--- Entri Data ---
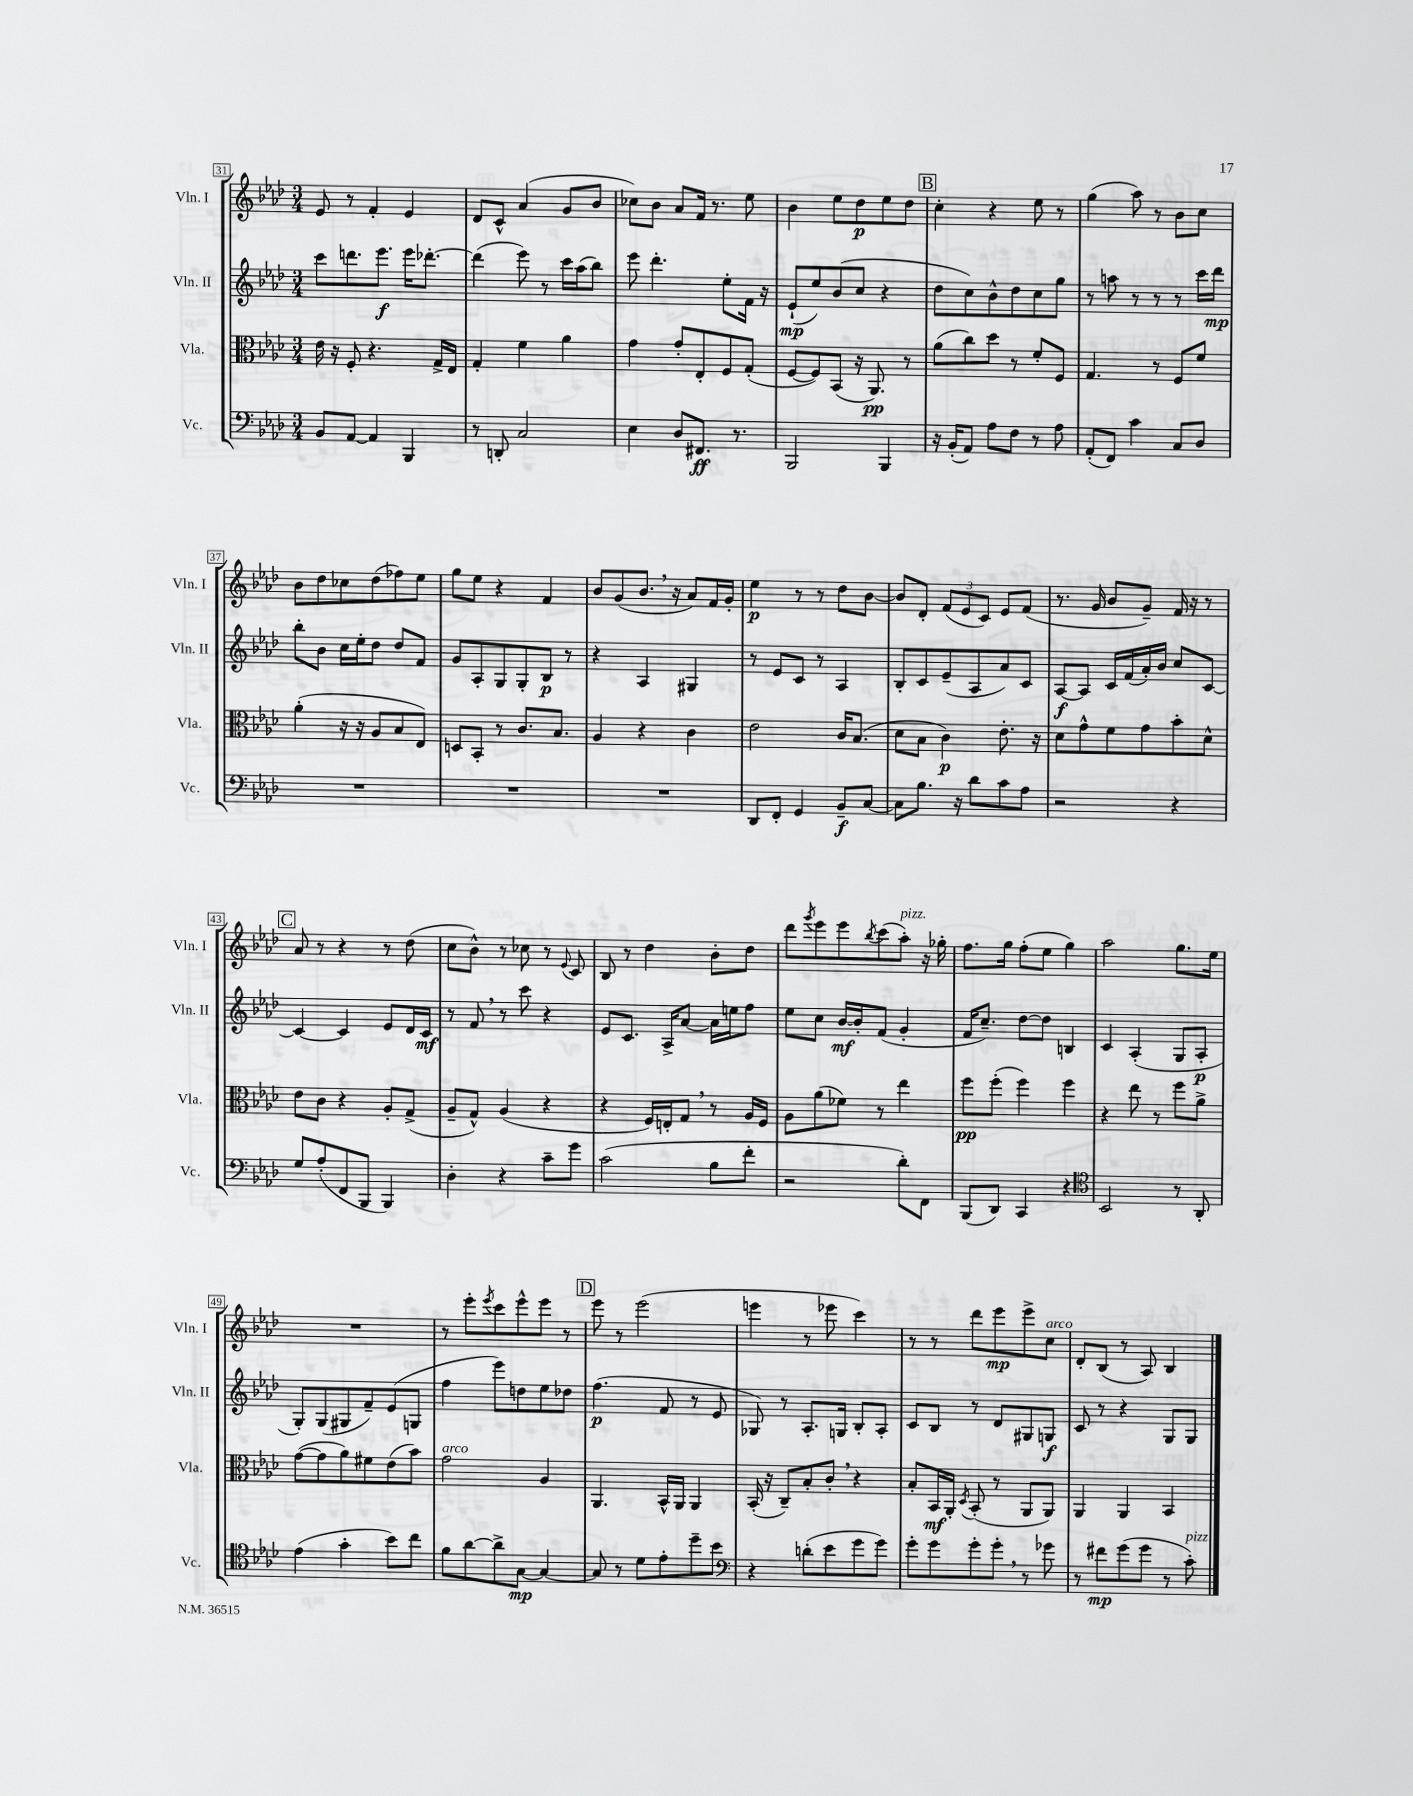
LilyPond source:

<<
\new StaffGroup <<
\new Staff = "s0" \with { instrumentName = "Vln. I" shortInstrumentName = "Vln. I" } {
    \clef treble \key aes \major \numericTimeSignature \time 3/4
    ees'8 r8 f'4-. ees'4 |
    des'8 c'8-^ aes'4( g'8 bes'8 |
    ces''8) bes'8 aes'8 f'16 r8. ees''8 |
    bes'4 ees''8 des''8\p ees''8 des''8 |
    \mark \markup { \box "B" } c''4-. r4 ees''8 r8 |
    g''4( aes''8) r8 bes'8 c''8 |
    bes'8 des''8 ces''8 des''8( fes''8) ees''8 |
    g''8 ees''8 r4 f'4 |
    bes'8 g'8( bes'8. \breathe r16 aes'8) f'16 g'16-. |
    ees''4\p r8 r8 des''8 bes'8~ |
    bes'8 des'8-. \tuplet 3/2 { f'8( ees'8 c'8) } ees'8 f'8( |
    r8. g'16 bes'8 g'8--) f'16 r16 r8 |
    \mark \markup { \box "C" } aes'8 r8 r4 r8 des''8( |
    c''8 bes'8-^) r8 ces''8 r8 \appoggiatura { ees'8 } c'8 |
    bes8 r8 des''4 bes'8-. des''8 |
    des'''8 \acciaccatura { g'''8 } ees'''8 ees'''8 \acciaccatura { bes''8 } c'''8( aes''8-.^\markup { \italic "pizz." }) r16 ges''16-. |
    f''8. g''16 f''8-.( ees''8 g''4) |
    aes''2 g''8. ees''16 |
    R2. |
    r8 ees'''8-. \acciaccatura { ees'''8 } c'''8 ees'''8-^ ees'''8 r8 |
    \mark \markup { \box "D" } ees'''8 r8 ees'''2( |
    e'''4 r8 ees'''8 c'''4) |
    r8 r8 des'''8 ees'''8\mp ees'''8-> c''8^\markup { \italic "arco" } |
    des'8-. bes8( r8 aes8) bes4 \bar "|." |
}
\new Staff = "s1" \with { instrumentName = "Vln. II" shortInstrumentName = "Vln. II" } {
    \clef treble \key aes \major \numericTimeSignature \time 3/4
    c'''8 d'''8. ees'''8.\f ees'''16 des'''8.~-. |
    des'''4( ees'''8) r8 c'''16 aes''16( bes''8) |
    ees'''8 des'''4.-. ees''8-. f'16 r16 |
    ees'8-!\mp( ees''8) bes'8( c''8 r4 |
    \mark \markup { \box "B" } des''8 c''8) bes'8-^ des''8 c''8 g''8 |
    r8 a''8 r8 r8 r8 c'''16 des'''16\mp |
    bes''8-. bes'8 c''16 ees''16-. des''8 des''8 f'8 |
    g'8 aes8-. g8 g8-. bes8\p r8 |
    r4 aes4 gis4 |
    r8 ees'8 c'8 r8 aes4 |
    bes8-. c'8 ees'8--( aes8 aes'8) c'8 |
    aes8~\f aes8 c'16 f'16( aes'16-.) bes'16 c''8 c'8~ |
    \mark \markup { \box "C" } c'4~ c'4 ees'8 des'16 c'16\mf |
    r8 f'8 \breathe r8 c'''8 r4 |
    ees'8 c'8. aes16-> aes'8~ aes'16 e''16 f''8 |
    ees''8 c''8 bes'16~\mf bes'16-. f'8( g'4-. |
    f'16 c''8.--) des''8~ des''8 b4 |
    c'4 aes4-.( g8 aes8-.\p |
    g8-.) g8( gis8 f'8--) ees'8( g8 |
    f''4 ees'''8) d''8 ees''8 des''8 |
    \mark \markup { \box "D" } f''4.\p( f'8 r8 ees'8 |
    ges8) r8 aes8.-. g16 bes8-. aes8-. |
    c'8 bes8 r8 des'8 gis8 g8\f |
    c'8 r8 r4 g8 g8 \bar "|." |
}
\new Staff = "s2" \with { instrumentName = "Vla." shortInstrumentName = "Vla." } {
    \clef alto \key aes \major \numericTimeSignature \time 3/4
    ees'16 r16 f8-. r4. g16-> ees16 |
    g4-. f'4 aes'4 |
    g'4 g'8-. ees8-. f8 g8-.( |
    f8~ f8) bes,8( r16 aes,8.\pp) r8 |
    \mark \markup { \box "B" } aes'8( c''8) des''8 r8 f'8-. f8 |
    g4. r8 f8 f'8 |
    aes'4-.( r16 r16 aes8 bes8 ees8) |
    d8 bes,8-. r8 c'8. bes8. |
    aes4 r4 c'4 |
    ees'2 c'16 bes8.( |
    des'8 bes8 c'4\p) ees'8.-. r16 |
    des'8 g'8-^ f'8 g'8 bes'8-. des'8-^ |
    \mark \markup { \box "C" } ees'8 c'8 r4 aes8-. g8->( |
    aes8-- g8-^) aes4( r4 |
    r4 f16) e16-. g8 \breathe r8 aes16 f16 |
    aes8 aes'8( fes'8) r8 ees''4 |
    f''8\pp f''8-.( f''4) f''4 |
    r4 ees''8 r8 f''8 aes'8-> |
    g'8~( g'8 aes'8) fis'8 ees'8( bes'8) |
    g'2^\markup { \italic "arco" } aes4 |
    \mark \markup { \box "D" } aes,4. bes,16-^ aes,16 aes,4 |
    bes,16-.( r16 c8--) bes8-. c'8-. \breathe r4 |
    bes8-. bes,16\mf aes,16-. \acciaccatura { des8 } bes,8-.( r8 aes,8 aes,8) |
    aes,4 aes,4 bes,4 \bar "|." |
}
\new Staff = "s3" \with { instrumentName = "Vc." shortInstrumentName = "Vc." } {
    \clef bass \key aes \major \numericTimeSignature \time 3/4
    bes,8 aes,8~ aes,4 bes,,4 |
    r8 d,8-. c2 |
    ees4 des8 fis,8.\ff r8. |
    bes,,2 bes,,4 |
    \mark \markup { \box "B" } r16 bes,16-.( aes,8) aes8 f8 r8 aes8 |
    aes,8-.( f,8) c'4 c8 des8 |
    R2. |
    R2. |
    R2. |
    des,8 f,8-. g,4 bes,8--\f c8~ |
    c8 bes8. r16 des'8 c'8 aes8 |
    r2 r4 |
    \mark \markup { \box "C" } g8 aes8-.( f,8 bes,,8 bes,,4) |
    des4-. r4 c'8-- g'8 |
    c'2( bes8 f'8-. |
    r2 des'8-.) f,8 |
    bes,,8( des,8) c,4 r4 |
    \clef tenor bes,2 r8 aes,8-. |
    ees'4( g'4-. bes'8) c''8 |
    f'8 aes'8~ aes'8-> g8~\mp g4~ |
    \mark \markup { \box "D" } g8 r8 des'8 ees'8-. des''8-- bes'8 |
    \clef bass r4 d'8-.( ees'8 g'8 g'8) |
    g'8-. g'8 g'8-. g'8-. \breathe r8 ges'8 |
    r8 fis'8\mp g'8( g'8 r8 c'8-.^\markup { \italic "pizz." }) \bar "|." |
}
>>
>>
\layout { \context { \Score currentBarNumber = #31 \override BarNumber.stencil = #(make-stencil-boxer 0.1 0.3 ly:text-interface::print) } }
---
--- Entri Data ---
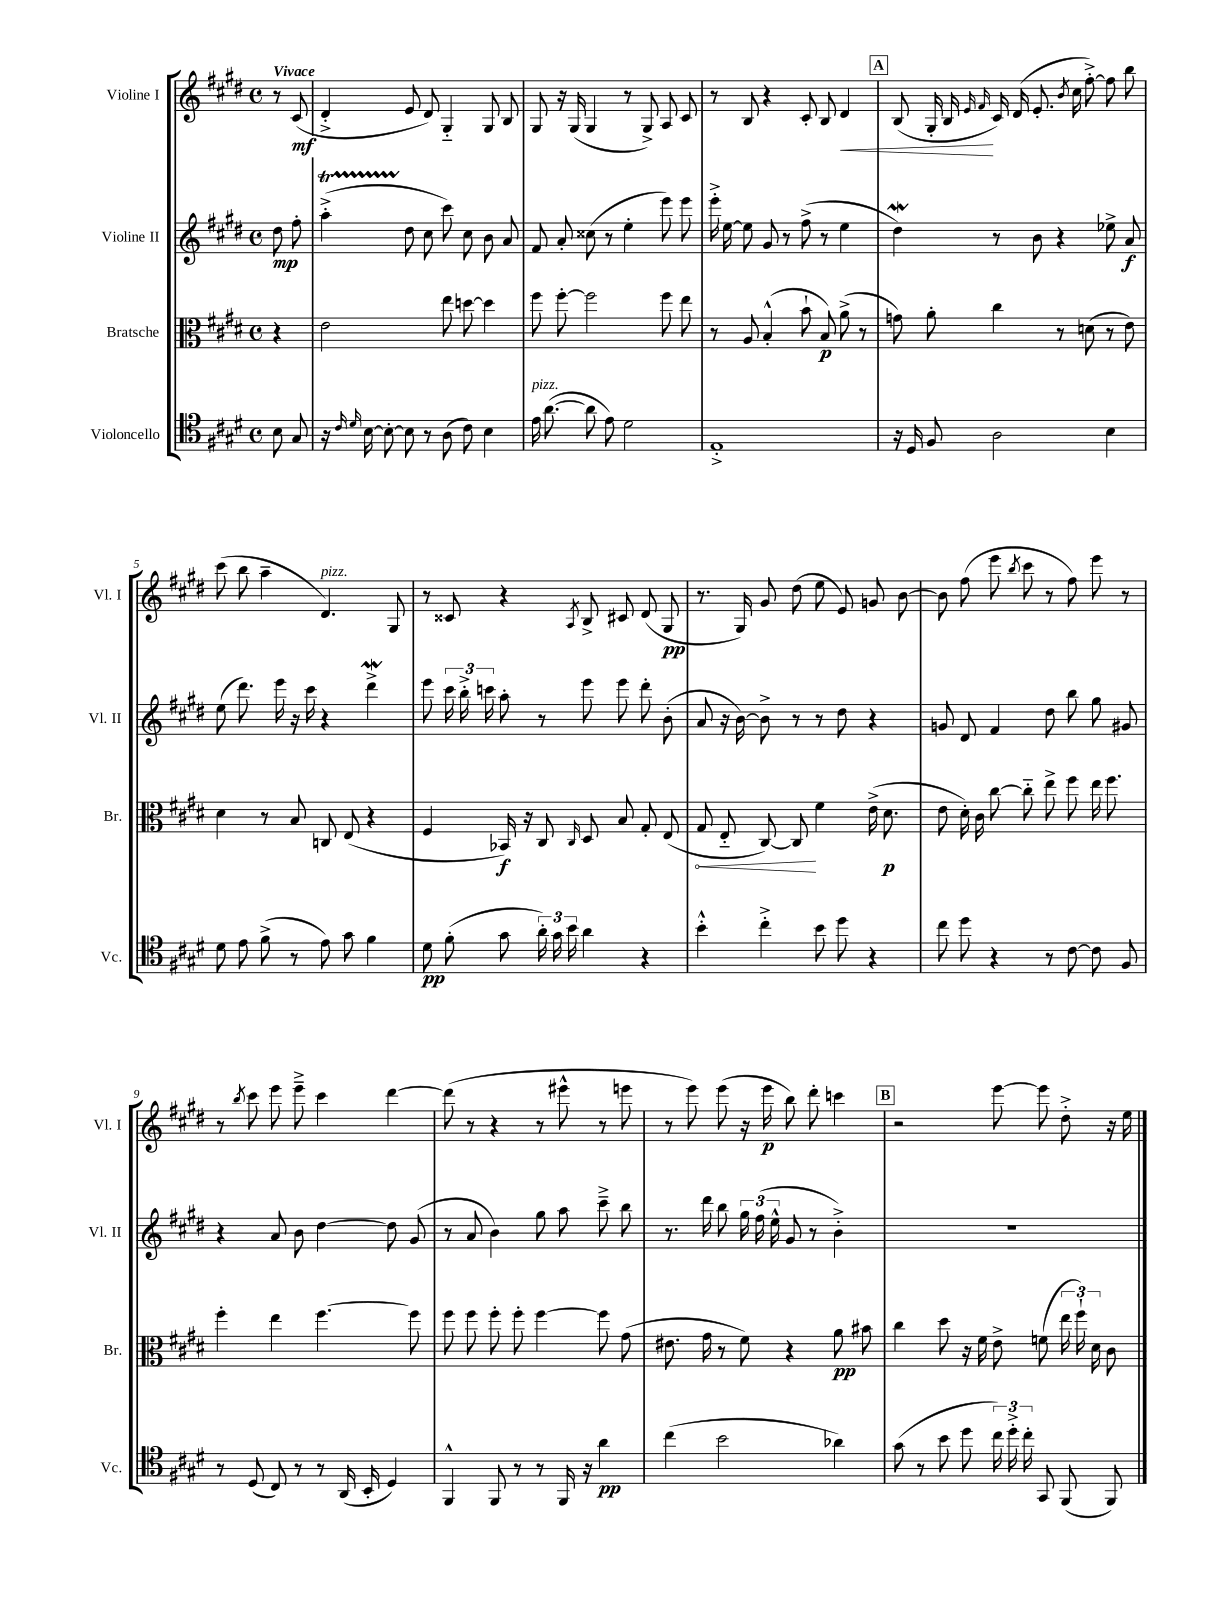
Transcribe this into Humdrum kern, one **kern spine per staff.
---
Instruksi - Tuliskan daftar semua baris dalam materi di atas yang memuat kata "time", dan salin setiap baris secara utuh.

Jawaban -
    \clef treble \key aes \major \numericTimeSignature \time 3/4
    \clef treble \key aes \major \numericTimeSignature \time 3/4
    \clef alto \key aes \major \numericTimeSignature \time 3/4
    \clef bass \key aes \major \numericTimeSignature \time 3/4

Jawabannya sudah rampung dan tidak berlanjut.